What you need to do:
Copy the entries below, substituting "face" for each occurrence of "dial" and keeping everything else the same.

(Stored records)

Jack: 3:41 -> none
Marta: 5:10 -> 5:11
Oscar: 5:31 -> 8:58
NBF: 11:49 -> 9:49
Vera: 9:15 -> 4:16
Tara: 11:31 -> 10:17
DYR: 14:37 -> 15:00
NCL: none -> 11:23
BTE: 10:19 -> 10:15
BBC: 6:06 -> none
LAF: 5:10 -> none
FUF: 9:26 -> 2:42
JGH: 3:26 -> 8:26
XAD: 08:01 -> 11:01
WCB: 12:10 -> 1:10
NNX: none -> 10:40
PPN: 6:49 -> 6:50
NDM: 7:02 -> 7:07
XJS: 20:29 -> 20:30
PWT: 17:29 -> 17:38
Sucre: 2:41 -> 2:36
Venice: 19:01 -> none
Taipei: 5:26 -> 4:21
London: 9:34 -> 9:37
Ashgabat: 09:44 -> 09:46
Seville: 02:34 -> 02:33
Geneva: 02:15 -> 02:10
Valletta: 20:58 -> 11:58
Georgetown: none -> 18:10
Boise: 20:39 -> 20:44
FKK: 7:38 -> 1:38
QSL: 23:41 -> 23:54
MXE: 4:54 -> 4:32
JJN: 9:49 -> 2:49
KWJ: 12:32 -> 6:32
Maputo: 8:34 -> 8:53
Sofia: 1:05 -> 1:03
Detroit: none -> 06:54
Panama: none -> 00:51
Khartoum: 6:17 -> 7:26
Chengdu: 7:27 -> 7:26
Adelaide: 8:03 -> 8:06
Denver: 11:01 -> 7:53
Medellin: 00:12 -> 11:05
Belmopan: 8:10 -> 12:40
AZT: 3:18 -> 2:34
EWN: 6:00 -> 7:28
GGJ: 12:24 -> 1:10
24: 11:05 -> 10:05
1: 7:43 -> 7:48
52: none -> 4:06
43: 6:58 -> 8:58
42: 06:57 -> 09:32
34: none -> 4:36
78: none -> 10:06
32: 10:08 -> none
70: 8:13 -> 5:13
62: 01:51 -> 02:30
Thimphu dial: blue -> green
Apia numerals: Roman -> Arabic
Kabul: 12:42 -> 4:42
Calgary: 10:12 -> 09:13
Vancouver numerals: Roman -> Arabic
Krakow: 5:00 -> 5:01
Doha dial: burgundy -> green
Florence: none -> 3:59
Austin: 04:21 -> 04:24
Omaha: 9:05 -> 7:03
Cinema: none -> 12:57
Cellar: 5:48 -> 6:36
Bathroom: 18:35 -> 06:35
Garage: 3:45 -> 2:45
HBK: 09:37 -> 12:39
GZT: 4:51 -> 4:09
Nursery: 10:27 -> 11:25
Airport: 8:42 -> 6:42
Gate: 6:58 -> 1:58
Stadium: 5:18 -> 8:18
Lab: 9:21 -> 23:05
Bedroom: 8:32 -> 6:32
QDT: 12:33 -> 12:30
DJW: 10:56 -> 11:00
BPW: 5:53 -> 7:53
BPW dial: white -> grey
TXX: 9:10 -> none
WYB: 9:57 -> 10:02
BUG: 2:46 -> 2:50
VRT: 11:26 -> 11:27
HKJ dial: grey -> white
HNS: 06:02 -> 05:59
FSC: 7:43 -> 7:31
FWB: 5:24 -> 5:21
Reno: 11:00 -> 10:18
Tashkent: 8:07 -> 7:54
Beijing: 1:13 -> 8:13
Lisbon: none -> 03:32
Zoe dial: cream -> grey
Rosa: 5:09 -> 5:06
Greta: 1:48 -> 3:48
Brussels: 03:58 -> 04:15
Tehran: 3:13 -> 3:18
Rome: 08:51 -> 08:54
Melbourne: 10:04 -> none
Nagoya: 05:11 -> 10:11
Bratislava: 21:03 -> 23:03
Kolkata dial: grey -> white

Response below:
Jack: 3:41 -> none
Marta: 5:10 -> 5:11
Oscar: 5:31 -> 8:58
NBF: 11:49 -> 9:49
Vera: 9:15 -> 4:16
Tara: 11:31 -> 10:17
DYR: 14:37 -> 15:00
NCL: none -> 11:23
BTE: 10:19 -> 10:15
BBC: 6:06 -> none
LAF: 5:10 -> none
FUF: 9:26 -> 2:42
JGH: 3:26 -> 8:26
XAD: 08:01 -> 11:01
WCB: 12:10 -> 1:10
NNX: none -> 10:40
PPN: 6:49 -> 6:50
NDM: 7:02 -> 7:07
XJS: 20:29 -> 20:30
PWT: 17:29 -> 17:38
Sucre: 2:41 -> 2:36
Venice: 19:01 -> none
Taipei: 5:26 -> 4:21
London: 9:34 -> 9:37
Ashgabat: 09:44 -> 09:46
Seville: 02:34 -> 02:33
Geneva: 02:15 -> 02:10
Valletta: 20:58 -> 11:58
Georgetown: none -> 18:10
Boise: 20:39 -> 20:44
FKK: 7:38 -> 1:38
QSL: 23:41 -> 23:54
MXE: 4:54 -> 4:32
JJN: 9:49 -> 2:49
KWJ: 12:32 -> 6:32
Maputo: 8:34 -> 8:53
Sofia: 1:05 -> 1:03
Detroit: none -> 06:54
Panama: none -> 00:51
Khartoum: 6:17 -> 7:26
Chengdu: 7:27 -> 7:26
Adelaide: 8:03 -> 8:06
Denver: 11:01 -> 7:53
Medellin: 00:12 -> 11:05
Belmopan: 8:10 -> 12:40
AZT: 3:18 -> 2:34
EWN: 6:00 -> 7:28
GGJ: 12:24 -> 1:10
24: 11:05 -> 10:05
1: 7:43 -> 7:48
52: none -> 4:06
43: 6:58 -> 8:58
42: 06:57 -> 09:32
34: none -> 4:36
78: none -> 10:06
32: 10:08 -> none
70: 8:13 -> 5:13
62: 01:51 -> 02:30
Thimphu face: blue -> green
Apia numerals: Roman -> Arabic
Kabul: 12:42 -> 4:42
Calgary: 10:12 -> 09:13
Vancouver numerals: Roman -> Arabic
Krakow: 5:00 -> 5:01
Doha face: burgundy -> green
Florence: none -> 3:59
Austin: 04:21 -> 04:24
Omaha: 9:05 -> 7:03
Cinema: none -> 12:57
Cellar: 5:48 -> 6:36
Bathroom: 18:35 -> 06:35
Garage: 3:45 -> 2:45
HBK: 09:37 -> 12:39
GZT: 4:51 -> 4:09
Nursery: 10:27 -> 11:25
Airport: 8:42 -> 6:42
Gate: 6:58 -> 1:58
Stadium: 5:18 -> 8:18
Lab: 9:21 -> 23:05
Bedroom: 8:32 -> 6:32
QDT: 12:33 -> 12:30
DJW: 10:56 -> 11:00
BPW: 5:53 -> 7:53
BPW face: white -> grey
TXX: 9:10 -> none
WYB: 9:57 -> 10:02
BUG: 2:46 -> 2:50
VRT: 11:26 -> 11:27
HKJ face: grey -> white
HNS: 06:02 -> 05:59
FSC: 7:43 -> 7:31
FWB: 5:24 -> 5:21
Reno: 11:00 -> 10:18
Tashkent: 8:07 -> 7:54
Beijing: 1:13 -> 8:13
Lisbon: none -> 03:32
Zoe face: cream -> grey
Rosa: 5:09 -> 5:06
Greta: 1:48 -> 3:48
Brussels: 03:58 -> 04:15
Tehran: 3:13 -> 3:18
Rome: 08:51 -> 08:54
Melbourne: 10:04 -> none
Nagoya: 05:11 -> 10:11
Bratislava: 21:03 -> 23:03
Kolkata face: grey -> white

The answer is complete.